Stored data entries
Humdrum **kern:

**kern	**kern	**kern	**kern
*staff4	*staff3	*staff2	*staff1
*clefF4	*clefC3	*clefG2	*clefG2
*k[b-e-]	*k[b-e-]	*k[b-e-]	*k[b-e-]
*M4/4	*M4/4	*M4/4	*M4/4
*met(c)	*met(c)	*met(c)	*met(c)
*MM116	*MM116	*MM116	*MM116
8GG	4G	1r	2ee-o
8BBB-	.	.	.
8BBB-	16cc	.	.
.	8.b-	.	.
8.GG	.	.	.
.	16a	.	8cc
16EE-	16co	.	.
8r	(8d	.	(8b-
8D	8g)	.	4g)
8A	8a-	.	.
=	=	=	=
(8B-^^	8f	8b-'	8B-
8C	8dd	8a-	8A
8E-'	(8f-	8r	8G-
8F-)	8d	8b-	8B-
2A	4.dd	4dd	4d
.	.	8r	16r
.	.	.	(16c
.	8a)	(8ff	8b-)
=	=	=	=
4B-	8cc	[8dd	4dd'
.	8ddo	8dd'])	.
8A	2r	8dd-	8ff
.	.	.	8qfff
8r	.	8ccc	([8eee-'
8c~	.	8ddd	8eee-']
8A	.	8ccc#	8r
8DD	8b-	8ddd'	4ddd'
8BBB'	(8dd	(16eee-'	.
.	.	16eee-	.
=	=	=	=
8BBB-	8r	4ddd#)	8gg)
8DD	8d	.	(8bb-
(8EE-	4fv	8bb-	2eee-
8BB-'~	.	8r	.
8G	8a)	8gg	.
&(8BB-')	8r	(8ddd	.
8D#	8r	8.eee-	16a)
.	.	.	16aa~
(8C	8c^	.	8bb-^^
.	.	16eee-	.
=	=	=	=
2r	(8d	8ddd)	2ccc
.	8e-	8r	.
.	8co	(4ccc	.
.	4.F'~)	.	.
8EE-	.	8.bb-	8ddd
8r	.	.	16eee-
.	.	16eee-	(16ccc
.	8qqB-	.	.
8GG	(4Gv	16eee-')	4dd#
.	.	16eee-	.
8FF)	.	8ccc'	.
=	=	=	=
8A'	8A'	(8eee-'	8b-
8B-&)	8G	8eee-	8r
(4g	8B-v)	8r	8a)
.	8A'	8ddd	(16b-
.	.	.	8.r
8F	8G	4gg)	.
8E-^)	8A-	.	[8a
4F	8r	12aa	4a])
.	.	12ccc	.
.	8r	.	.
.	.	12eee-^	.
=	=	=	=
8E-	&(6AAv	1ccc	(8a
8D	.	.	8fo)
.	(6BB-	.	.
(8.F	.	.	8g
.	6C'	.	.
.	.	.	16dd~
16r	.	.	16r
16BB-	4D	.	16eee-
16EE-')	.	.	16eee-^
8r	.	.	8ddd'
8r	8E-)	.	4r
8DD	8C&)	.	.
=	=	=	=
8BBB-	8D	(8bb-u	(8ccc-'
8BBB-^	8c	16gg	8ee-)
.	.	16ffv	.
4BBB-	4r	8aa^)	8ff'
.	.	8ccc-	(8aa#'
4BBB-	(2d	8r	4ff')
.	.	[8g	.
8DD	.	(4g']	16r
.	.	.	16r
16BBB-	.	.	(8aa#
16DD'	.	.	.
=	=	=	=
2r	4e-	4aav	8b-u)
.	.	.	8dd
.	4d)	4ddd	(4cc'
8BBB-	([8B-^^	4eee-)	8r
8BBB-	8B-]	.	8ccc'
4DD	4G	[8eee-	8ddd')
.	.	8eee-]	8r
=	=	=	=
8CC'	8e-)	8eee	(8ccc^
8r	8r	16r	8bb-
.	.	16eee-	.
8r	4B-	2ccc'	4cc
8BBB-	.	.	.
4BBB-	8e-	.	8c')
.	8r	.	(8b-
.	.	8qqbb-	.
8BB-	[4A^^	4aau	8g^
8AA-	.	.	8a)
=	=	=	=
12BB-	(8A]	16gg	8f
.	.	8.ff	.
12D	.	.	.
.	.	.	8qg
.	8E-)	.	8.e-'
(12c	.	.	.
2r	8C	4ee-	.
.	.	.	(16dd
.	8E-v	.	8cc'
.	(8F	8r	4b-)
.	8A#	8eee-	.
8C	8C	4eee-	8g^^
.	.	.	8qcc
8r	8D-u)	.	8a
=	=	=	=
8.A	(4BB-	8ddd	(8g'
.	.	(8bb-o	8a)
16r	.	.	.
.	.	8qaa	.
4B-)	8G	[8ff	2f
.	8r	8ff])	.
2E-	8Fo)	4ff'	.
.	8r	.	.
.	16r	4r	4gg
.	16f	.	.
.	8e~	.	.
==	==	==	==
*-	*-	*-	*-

THE TASK => Render the listing above as a JSON list of strings. Each line becomes one string, and blank lines are dropped.

SOLUTION FOR THIS EXERCISE =>
[
  "Humdrum **kern:",
  "**kern\t**kern\t**kern\t**kern",
  "*staff4\t*staff3\t*staff2\t*staff1",
  "*clefF4\t*clefC3\t*clefG2\t*clefG2",
  "*k[b-e-]\t*k[b-e-]\t*k[b-e-]\t*k[b-e-]",
  "*M4/4\t*M4/4\t*M4/4\t*M4/4",
  "*met(c)\t*met(c)\t*met(c)\t*met(c)",
  "*MM116\t*MM116\t*MM116\t*MM116",
  "8GG\t4G\t1r\t2ee-o",
  "8BBB-\t.\t.\t.",
  "8BBB-\t16cc\t.\t.",
  ".\t8.b-\t.\t.",
  "8.GG\t.\t.\t.",
  ".\t16a\t.\t8cc",
  "16EE-\t16co\t.\t.",
  "8r\t(8d\t.\t(8b-",
  "8D\t8g)\t.\t4g)",
  "8A\t8a-\t.\t.",
  "=\t=\t=\t=",
  "(8B-^^\t8f\t8b-'\t8B-",
  "8C\t8dd\t8a-\t8A",
  "8E-'\t(8f-\t8r\t8G-",
  "8F-)\t8d\t8b-\t8B-",
  "2A\t4.dd\t4dd\t4d",
  ".\t.\t8r\t16r",
  ".\t.\t.\t(16c",
  ".\t8a)\t(8ff\t8b-)",
  "=\t=\t=\t=",
  "4B-\t8cc\t[8dd\t4dd'",
  ".\t8ddo\t8dd'])\t.",
  "8A\t2r\t8dd-\t8ff",
  ".\t.\t.\t8qfff",
  "8r\t.\t8ccc\t([8eee-'",
  "8c~\t.\t8ddd\t8eee-']",
  "8A\t.\t8ccc#\t8r",
  "8DD\t8b-\t8ddd'\t4ddd'",
  "8BBB'\t(8dd\t(16eee-'\t.",
  ".\t.\t16eee-\t.",
  "=\t=\t=\t=",
  "8BBB-\t8r\t4ddd#)\t8gg)",
  "8DD\t8d\t.\t(8bb-",
  "(8EE-\t4fv\t8bb-\t2eee-",
  "8BB-'~\t.\t8r\t.",
  "8G\t8a)\t8gg\t.",
  "&(8BB-')\t8r\t(8ddd\t.",
  "8D#\t8r\t8.eee-\t16a)",
  ".\t.\t.\t16aa~",
  "(8C\t8c^\t.\t8bb-^^",
  ".\t.\t16eee-\t.",
  "=\t=\t=\t=",
  "2r\t(8d\t8ddd)\t2ccc",
  ".\t8e-\t8r\t.",
  ".\t8co\t(4ccc\t.",
  ".\t4.F'~)\t.\t.",
  "8EE-\t.\t8.bb-\t8ddd",
  "8r\t.\t.\t16eee-",
  ".\t.\t16eee-\t(16ccc",
  ".\t8qqB-\t.\t.",
  "8GG\t(4Gv\t16eee-')\t4dd#",
  ".\t.\t16eee-\t.",
  "8FF)\t.\t8ccc'\t.",
  "=\t=\t=\t=",
  "8A'\t8A'\t(8eee-'\t8b-",
  "8B-&)\t8G\t8eee-\t8r",
  "(4g\t8B-v)\t8r\t8a)",
  ".\t8A'\t8ddd\t(16b-",
  ".\t.\t.\t8.r",
  "8F\t8G\t4gg)\t.",
  "8E-^)\t8A-\t.\t[8a",
  "4F\t8r\t12aa\t4a])",
  ".\t.\t12ccc\t.",
  ".\t8r\t.\t.",
  ".\t.\t12eee-^\t.",
  "=\t=\t=\t=",
  "8E-\t&(6AAv\t1ccc\t(8a",
  "8D\t.\t.\t8fo)",
  ".\t(6BB-\t.\t.",
  "(8.F\t.\t.\t8g",
  ".\t6C'\t.\t.",
  ".\t.\t.\t16dd~",
  "16r\t.\t.\t16r",
  "16BB-\t4D\t.\t16eee-",
  "16EE-')\t.\t.\t16eee-^",
  "8r\t.\t.\t8ddd'",
  "8r\t8E-)\t.\t4r",
  "8DD\t8C&)\t.\t.",
  "=\t=\t=\t=",
  "8BBB-\t8D\t(8bb-u\t(8ccc-'",
  "8BBB-^\t8c\t16gg\t8ee-)",
  ".\t.\t16ffv\t.",
  "4BBB-\t4r\t8aa^)\t8ff'",
  ".\t.\t8ccc-\t(8aa#'",
  "4BBB-\t(2d\t8r\t4ff')",
  ".\t.\t[8g\t.",
  "8DD\t.\t(4g']\t16r",
  ".\t.\t.\t16r",
  "16BBB-\t.\t.\t(8aa#",
  "16DD'\t.\t.\t.",
  "=\t=\t=\t=",
  "2r\t4e-\t4aav\t8b-u)",
  ".\t.\t.\t8dd",
  ".\t4d)\t4ddd\t(4cc'",
  "8BBB-\t([8B-^^\t4eee-)\t8r",
  "8BBB-\t8B-]\t.\t8ccc'",
  "4DD\t4G\t[8eee-\t8ddd')",
  ".\t.\t8eee-]\t8r",
  "=\t=\t=\t=",
  "8CC'\t8e-)\t8eee\t(8ccc^",
  "8r\t8r\t16r\t8bb-",
  ".\t.\t16eee-\t.",
  "8r\t4B-\t2ccc'\t4cc",
  "8BBB-\t.\t.\t.",
  "4BBB-\t8e-\t.\t8c')",
  ".\t8r\t.\t(8b-",
  ".\t.\t8qqbb-\t.",
  "8BB-\t[4A^^\t4aau\t8g^",
  "8AA-\t.\t.\t8a)",
  "=\t=\t=\t=",
  "12BB-\t(8A]\t16gg\t8f",
  ".\t.\t8.ff\t.",
  "12D\t.\t.\t.",
  ".\t.\t.\t8qg",
  ".\t8E-)\t.\t8.e-'",
  "(12c\t.\t.\t.",
  "2r\t8C\t4ee-\t.",
  ".\t.\t.\t(16dd",
  ".\t8E-v\t.\t8cc'",
  ".\t(8F\t8r\t4b-)",
  ".\t8A#\t8eee-\t.",
  "8C\t8C\t4eee-\t8g^^",
  ".\t.\t.\t8qcc",
  "8r\t8D-u)\t.\t8a",
  "=\t=\t=\t=",
  "8.A\t(4BB-\t8ddd\t(8g'",
  ".\t.\t(8bb-o\t8a)",
  "16r\t.\t.\t.",
  ".\t.\t8qaa\t.",
  "4B-)\t8G\t[8ff\t2f",
  ".\t8r\t8ff])\t.",
  "2E-\t8Fo)\t4ff'\t.",
  ".\t8r\t.\t.",
  ".\t16r\t4r\t4gg",
  ".\t16f\t.\t.",
  ".\t8e~\t.\t.",
  "==\t==\t==\t==",
  "*-\t*-\t*-\t*-"
]